DATA UNDER STUDY: Begin

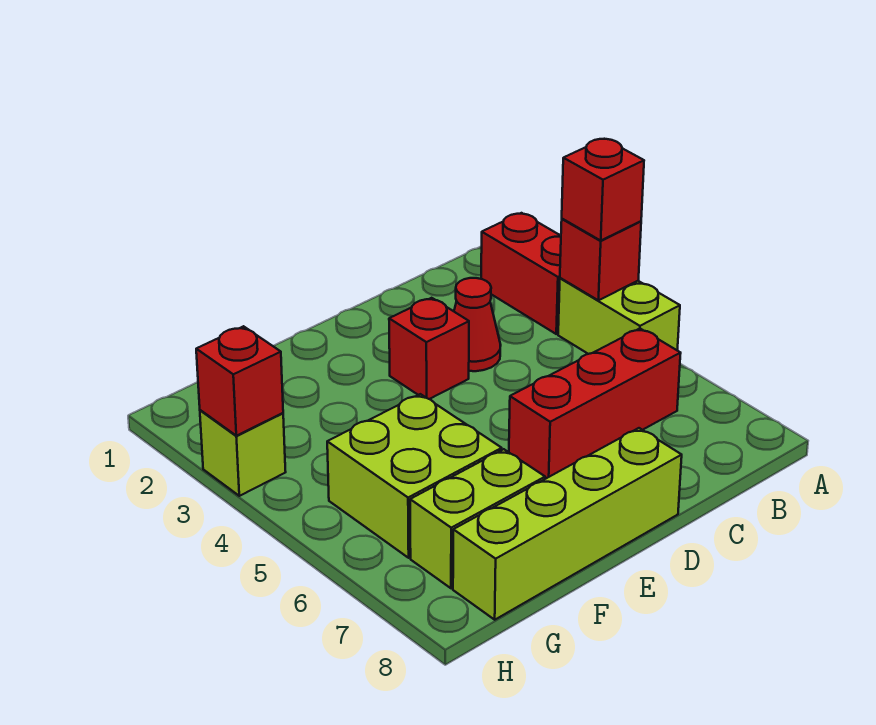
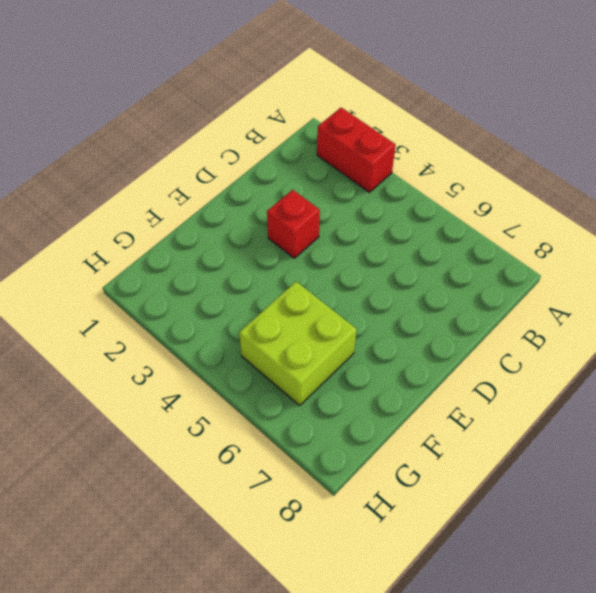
none -> lime brick A4:A5 level 1
none -> red brick B6:D6 level 1
none -> red cone C3 level 1

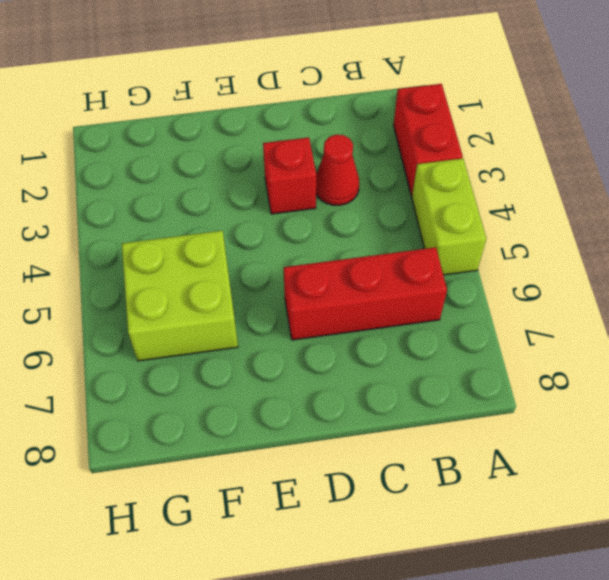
none -> lime brick D8:G8 level 1
none -> lime brick F7:G7 level 1
none -> lime brick H3 level 1

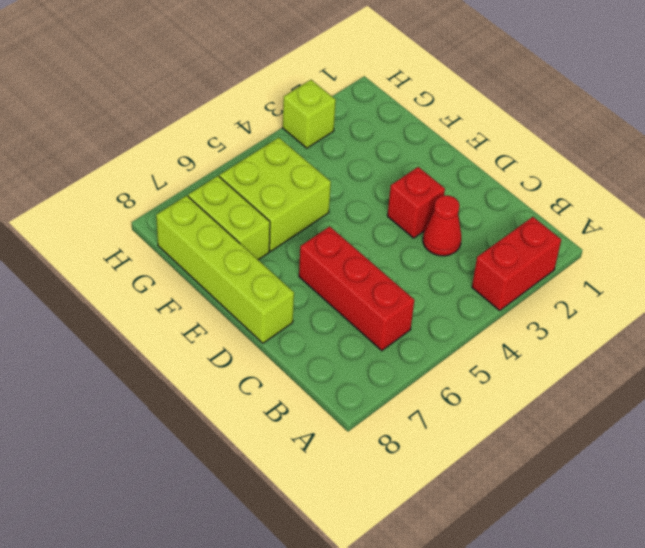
none -> lime brick A4:A5 level 1
none -> red brick A4 level 2
none -> red brick H3 level 2

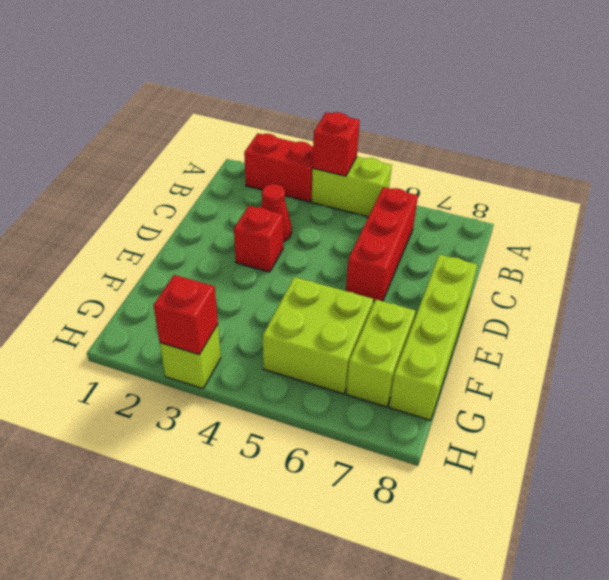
none -> red brick A4 level 3

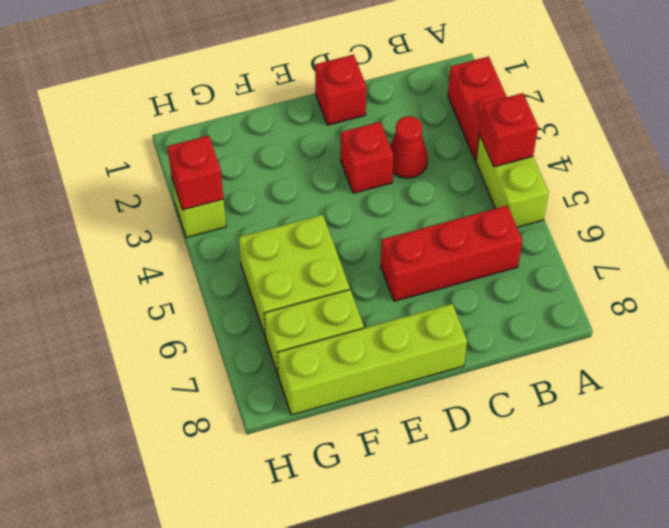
red brick D1 level 1 -> red brick A4 level 3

DATA UNDER STUDY: End

[EXERCISE INSTRUCTIONS] Every entry above is to be printed again exactly, pictures omitted.

[RESPONSE AREA]
none -> lime brick A4:A5 level 1
none -> red brick B6:D6 level 1
none -> red cone C3 level 1

none -> lime brick D8:G8 level 1
none -> lime brick F7:G7 level 1
none -> lime brick H3 level 1

none -> lime brick A4:A5 level 1
none -> red brick A4 level 2
none -> red brick H3 level 2

none -> red brick A4 level 3

red brick D1 level 1 -> red brick A4 level 3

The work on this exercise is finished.